%%

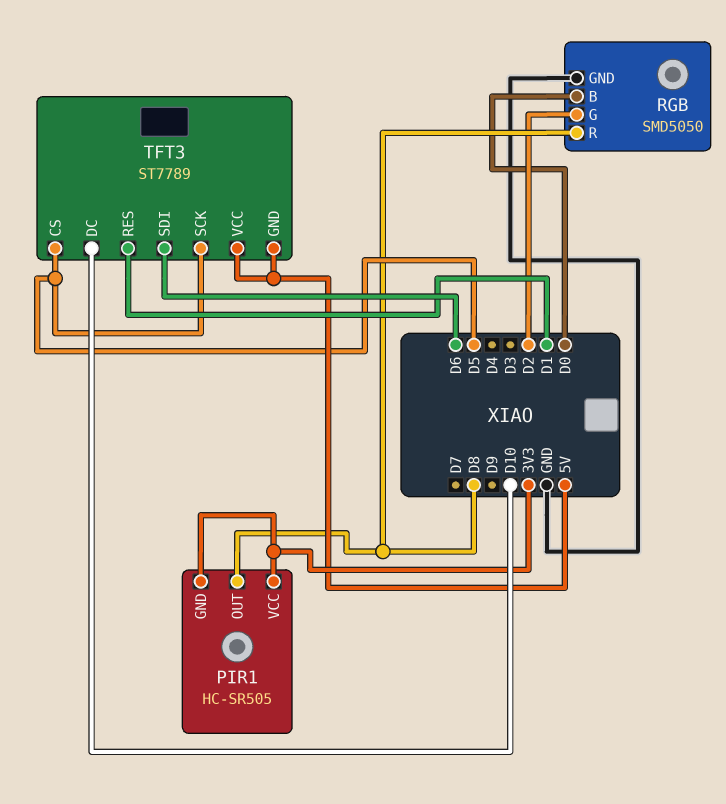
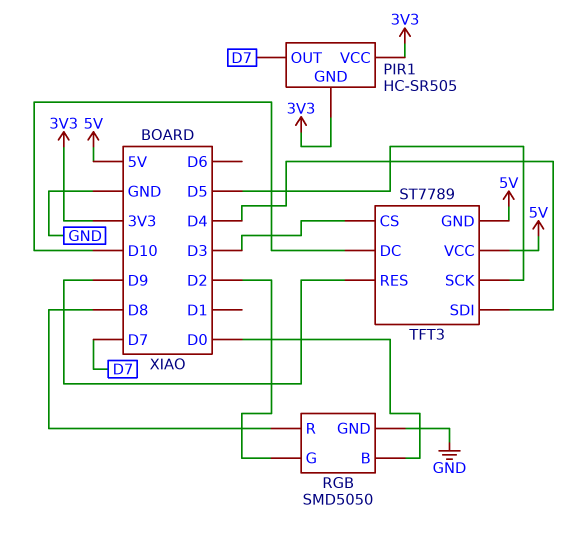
PIR1 pin OUT: D8 -> D7
TFT3 pin CS: D5 -> D3
TFT3 pin RES: D1 -> D9
TFT3 pin SDI: D6 -> D4

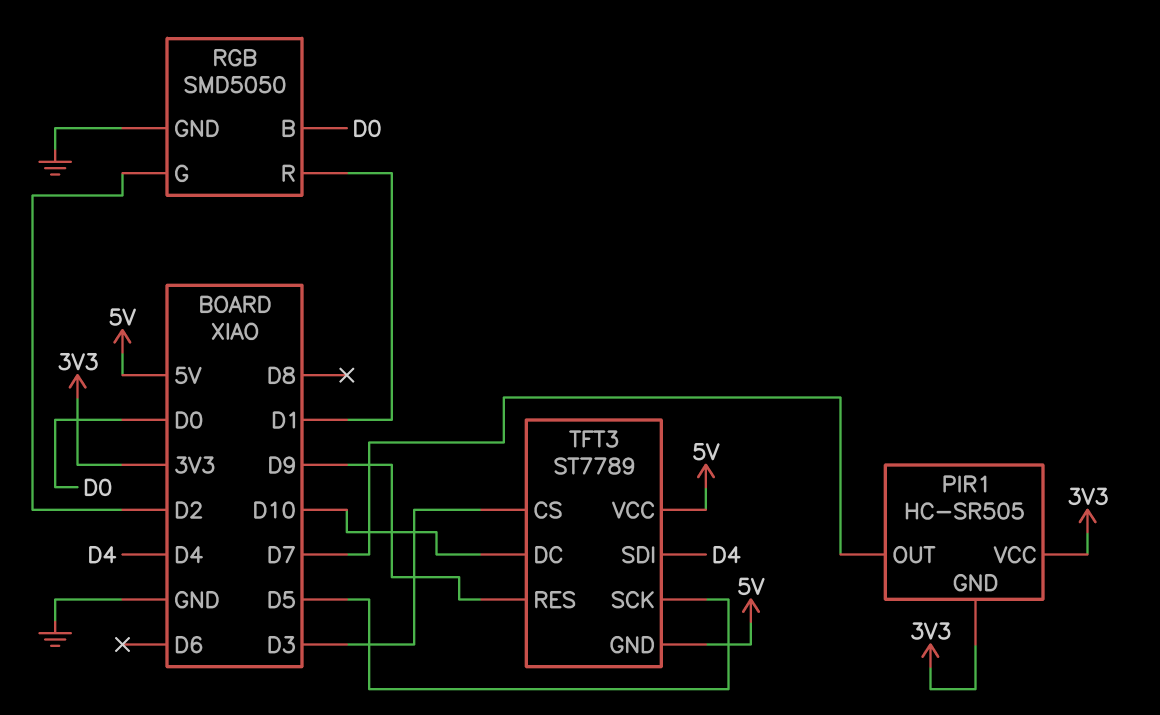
RGB pin R: D8 -> D1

%%

WHAT YOU HAVE TO DO. Restate each line of the material word for word, skipping any picture.

SOLUTION TO THE PROBLEM.
PIR1 pin OUT: D8 -> D7
TFT3 pin CS: D5 -> D3
TFT3 pin RES: D1 -> D9
TFT3 pin SDI: D6 -> D4

RGB pin R: D8 -> D1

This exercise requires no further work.